Stated problem >>
Pull out each line from the entries below that contains the string "kern". Case counts.

(Some entries)
_ _ _ _ _
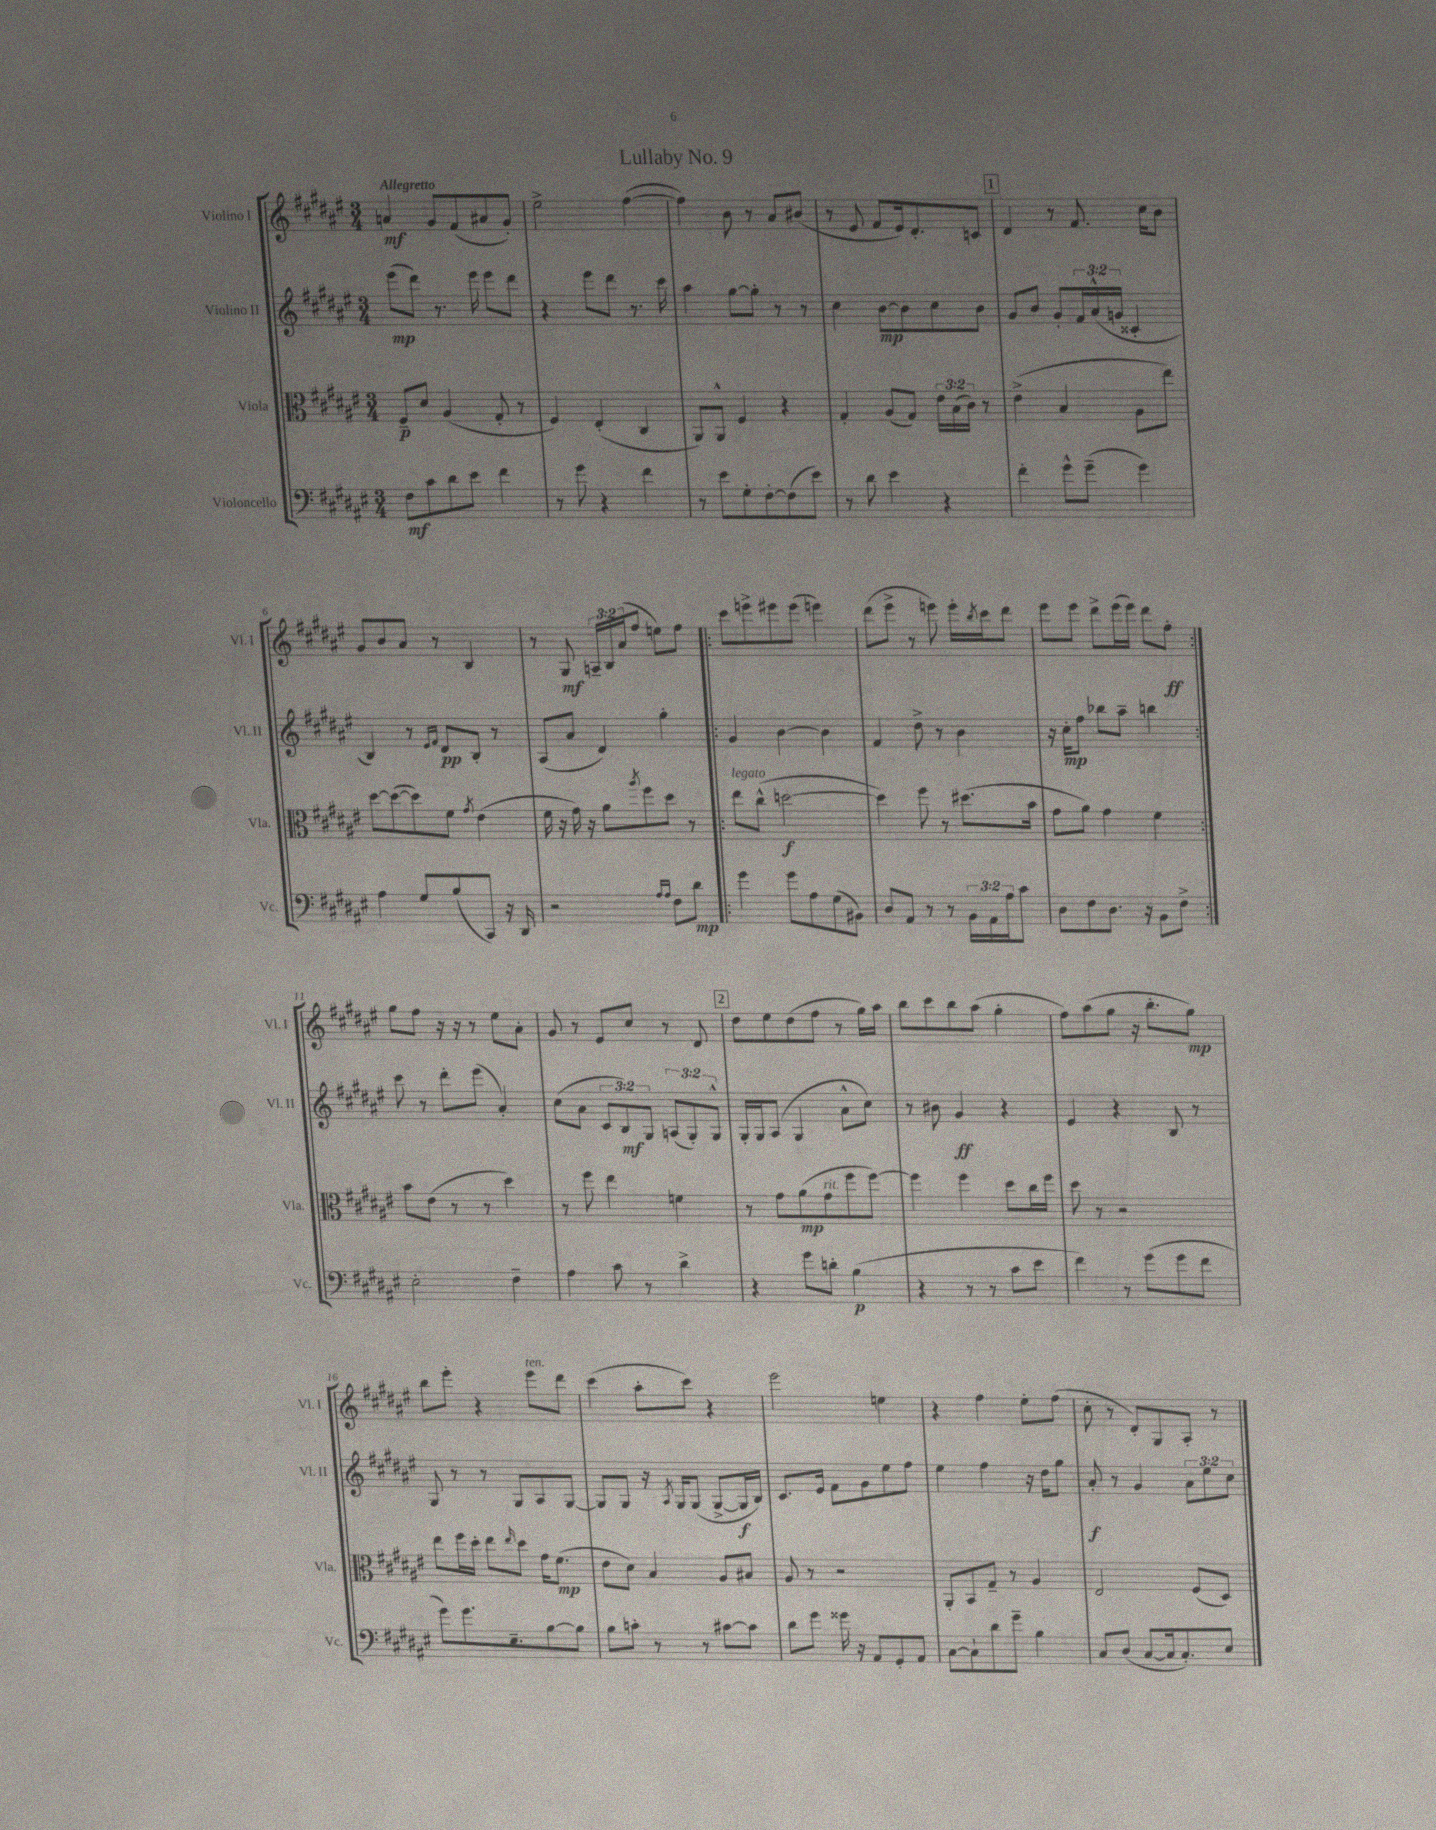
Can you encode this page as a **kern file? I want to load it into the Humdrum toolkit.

**kern	**kern	**kern	**kern
*staff4	*staff3	*staff2	*staff1
*clefF4	*clefC3	*clefG2	*clefG2
*k[f#c#g#d#a#e#]	*k[f#c#g#d#a#e#]	*k[f#c#g#d#a#e#]	*k[f#c#g#d#a#e#]
*M3/4	*M3/4	*M3/4	*M3/4
8F#	8F#~	(8eee#	4a
8c#	8d#	8ddd#)	.
8d#	(4A#	8.r	8g#
8e#	.	.	(8f#
.	.	16eee#	.
4f#	8G#'	8eee#	8a#
.	8r	8ddd#	8g#')
=	=	=	=
8r	4F#)	4r	2ee#^
8g#	.	.	.
4r	(4E#'	8eee#	.
.	.	8ddd#	.
4f#	4C#	8.r	([4ff#
.	.	16ccc#	.
=	=	=	=
8r	8AA#)	4aa#	4ff#])
8e#	8AA#^^	.	.
8G#'	4F#	[8gg#	8b
[8F#'	.	8gg#']	8r
(8F#]	4r	8r	8a#
8e#)	.	8r	(8b#
=	=	=	=
8r	4G#'	4cc#	8r
8d#	.	.	8e#
4e#	(8A#	[8b	8f#
.	8G#)	8b]	16e#)
.	.	.	8.d#'
4r	24e#	8cc#	.
.	(24B	.	.
.	24c#)	.	.
.	8r	8b	8c
=	=	=	=
4f#'	(4e#^	8g#	4d#
.	.	8b	.
8g#^^	4B	8g#'	8r
(8g#~	.	24f#	8.f#
.	.	(24a#^^	.
.	.	24g	.
4g#)	8A#	4c##'	.
.	.	.	16cc#
.	8ee#)	.	8b
=	=	=	=
4A#	[8dd#	4B)	8g#
.	(8dd#_	.	8b
8G#	8dd#])	8r	8a#
.	.	16qqe#	.
.	.	16qqf#	.
(8B	8f#	8d#	8r
.	8qg#	.	.
8CC#)	(4e#	8B'	4B
16r	.	8r	.
16DD#	.	.	.
=	=	=	=
2r	16f#	(8A#	8r
.	16r	.	.
.	16g#)	8a#	8G#
.	16r	.	.
.	8a#	4d#)	24A~
.	.	.	24B
.	.	.	(24a#
.	8qaa#	.	.
.	8ff#	.	8ff#
16qqA#	.	.	.
16qqA#	.	.	.
8F#	8dd#	4gg#'	8ee)
8d#	8r	.	8ff#
=!|:	=!|:	=!|:	=!|:
4g#	8ee#	4g#	8ccc#
.	(8cc#^^	.	8eee^
8g#	[2dd	[4b	8eee#
8A#	.	.	(8eee#
(8G#	.	4b]	4eee)
8BB#)	.	.	.
=	=	=	=
8D#	4dd])	4f#	(8ddd#
8AA#	.	.	8eee#^
8r	8ff#	8dd#^	8r
8r	8r	8r	8eee)
24BB	(8.dd#	4b	16eee'
24AA#	.	.	.
.	.	.	8qbb
.	.	.	16ccc#
24A#	.	.	.
8c#	.	.	8ddd#
.	16b	.	.
=	=	=	=
8D#	8g#	16r	8eee#
.	.	16cc#'	.
8F#	8a#)	8ff#	8eee#
8.D#	4g#	8bb-	8ddd#^
.	.	8aa#~	(16eee#
16r	.	.	16eee#)
8BB	4f#	4bb	8ddd#
8F#^	.	.	8ff#'
=:|!	=:|!	=:|!	=:|!
2E#'	8b	8ccc#	8gg#
.	(8e#	8r	8ff#
.	8r	8ddd#'	16r
.	.	.	16r
.	8r	(8eee#	8r
4F#~	4dd#)	4a#')	8ee#
.	.	.	8a#'
=	=	=	=
4A#	8r	(8cc#	8g#
.	8ff#	8a#	8r
8c#	4ee#	12c#	8e#
.	.	12B)	.
8r	.	.	8cc#
.	.	12G#	.
4d#^	4f	(12A	8r
.	.	12G#')	.
.	.	.	8d#
.	.	12G#^^	.
=	=	=	=
4r	8r	16G#'	8dd#
.	.	16G#	.
.	8g#	(8A#	8ee#
8g#	(8a#	4G#	(8dd#
8d'	8g#	.	8ff#
(4B	8ff#	8a#^^	8r
.	[8ff#)	8cc#)	16gg#)
.	.	.	16aa#
=	=	=	=
4r	4ff#]	8r	8bb
.	.	8b#	8ccc#
8r	4ff#	4g#	8bb
8r	.	.	(8aa#
8c#	8dd#	4r	4gg#'
8e#	16cc#	.	.
.	16ff#	.	.
=	=	=	=
4f#)	8dd#	4e#	8ff#)
.	8r	.	(8aa#
8r	2r	4r	8gg#
(8g#	.	.	16r
.	.	.	8.bb'
8g#	.	8B	.
8f#	.	8r	8gg#)
=	=	=	=
8g#)	8ee#	8G#	8bb
8.g#	16ff#	8r	8eee#'
.	16dd#'	.	.
.	8ee#	8r	4r
8.E#~	.	.	.
.	16qqee#	.	.
.	8dd#	8G#	.
[8B	16g#	8A#	8eee#
.	(8.f#	.	.
8B]	.	[8G#	8ddd#
=	=	=	=
8B	8e#	8G#]	(4ccc#
8c'	8d#)	8G#	.
8r	4B	16r	8aa#'
.	.	8qA#	.
.	.	16G#	.
8r	.	(8G#	8ccc#)
[8c#	8A#	[8G#^	4r
8c#]	8B#	16G#]	.
.	.	16B)	.
=	=	=	=
8d#	8A#	8.c#	2eee#
8g#	8r	.	.
.	.	16e#	.
16g##	2r	8f#	.
16r	.	.	.
8AA#	.	8g#	.
8GG#'	.	8ee#	4ee
8AA#	.	8ff#	.
=	=	=	=
[8C#	8AA#'	4ee#	4r
8C#`]	8BB	.	.
8d#	8G#~	4ff#	4ff#
8g#~	8r	.	.
4B	4A#	16r	8ee#'
.	.	16dd#	.
.	.	8gg#	(8ff#
=	=	=	=
8C#	2E#	8a#'	8cc#'
(8D#	.	8r	8r
[8C#	.	4g#	8d#')
16C#]	.	.	8G#
8.C#')	.	.	.
.	(8F#	12a#	8A#'
.	.	12ee#	.
8E#	8D#)	.	8r
.	.	12cc#	.
==	==	==	==
*-	*-	*-	*-
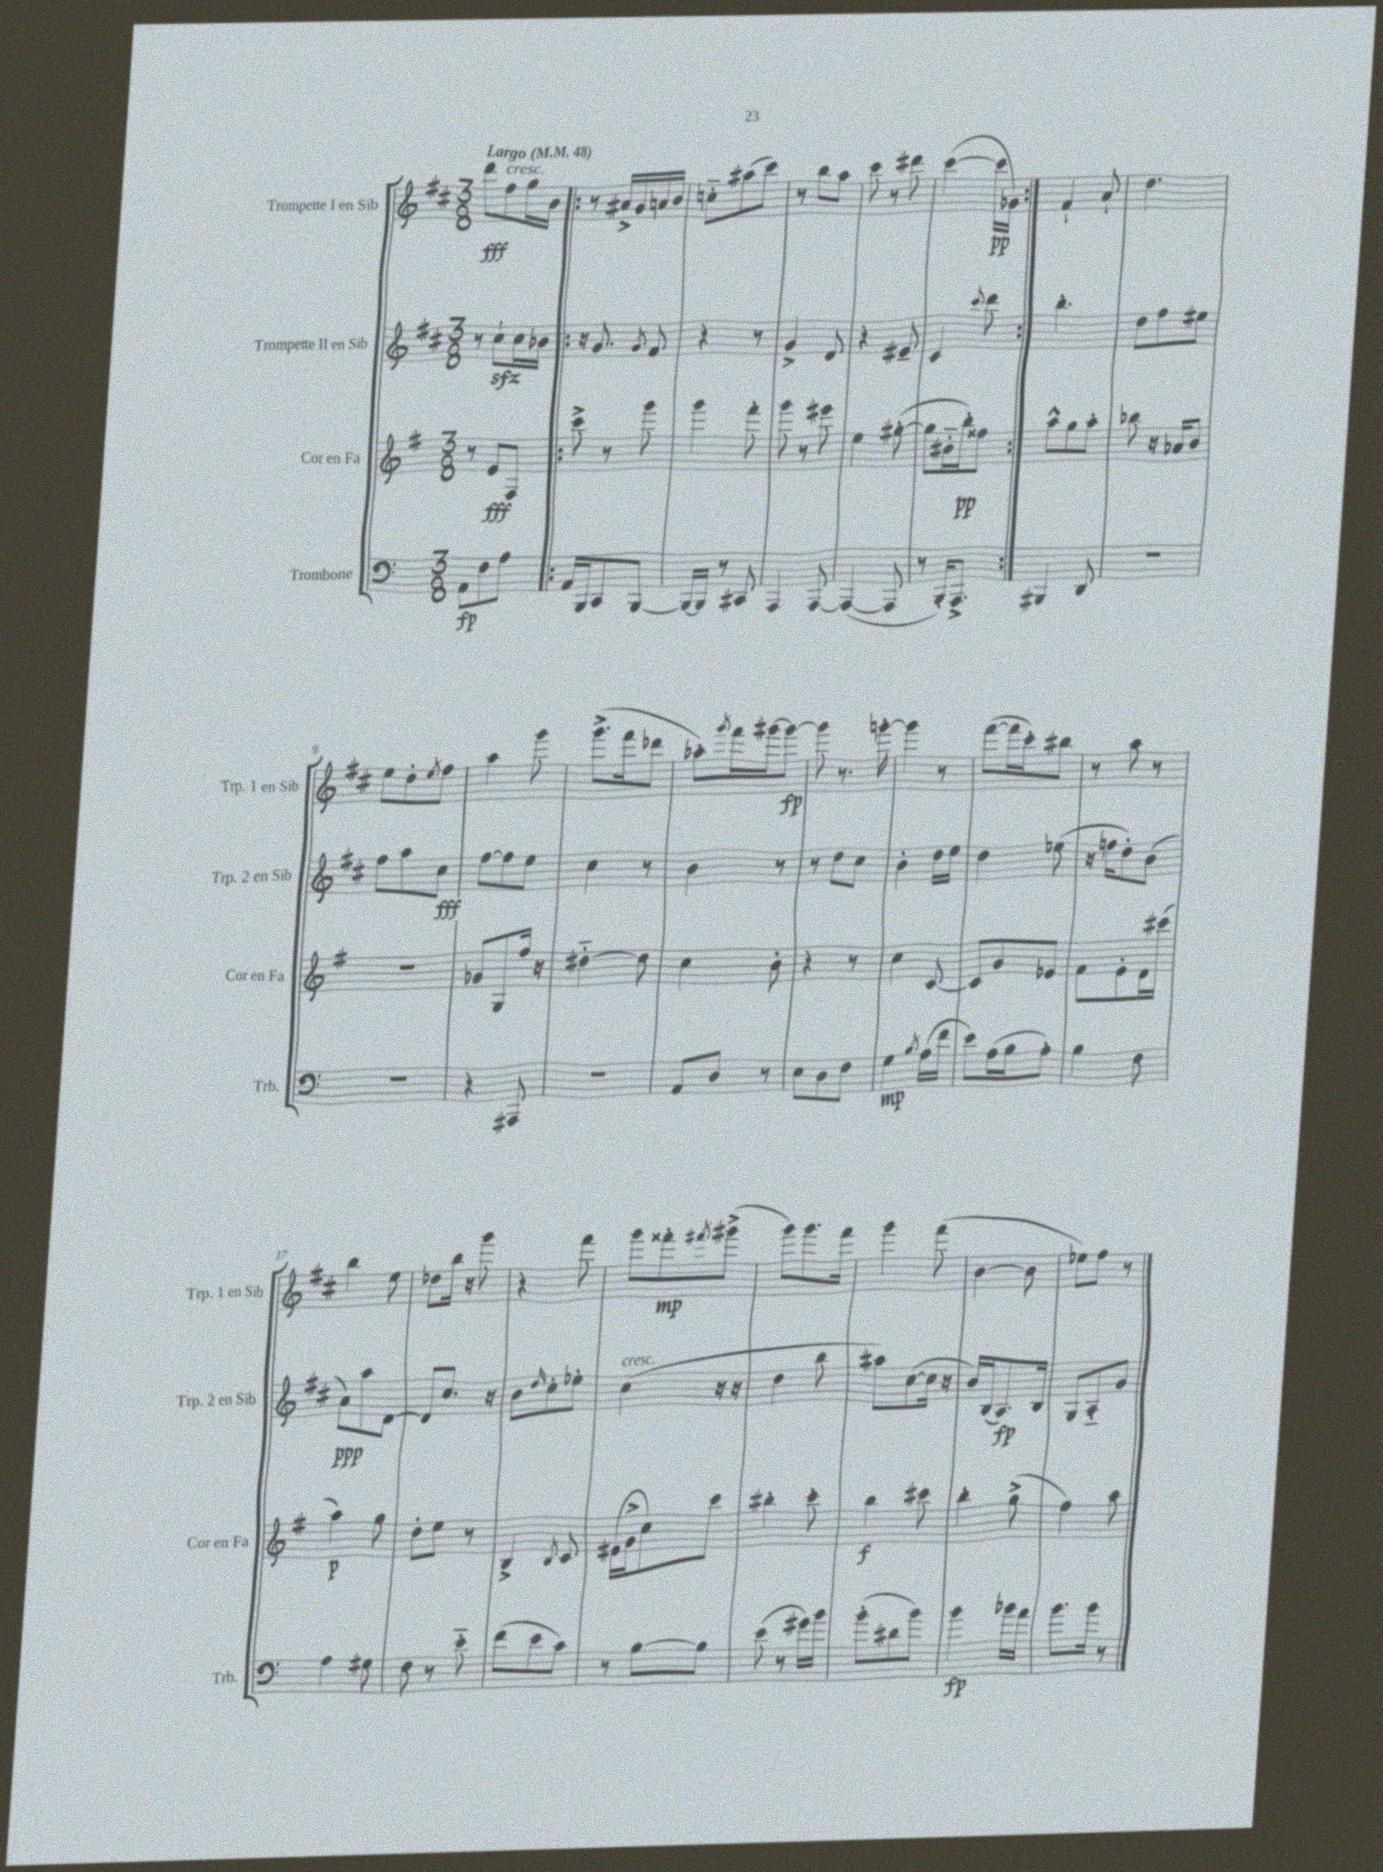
_ _ _ _ _
Written reply >>
Can you encode this page as a **kern file? I want to load it into the Humdrum toolkit.
**kern	**kern	**kern	**kern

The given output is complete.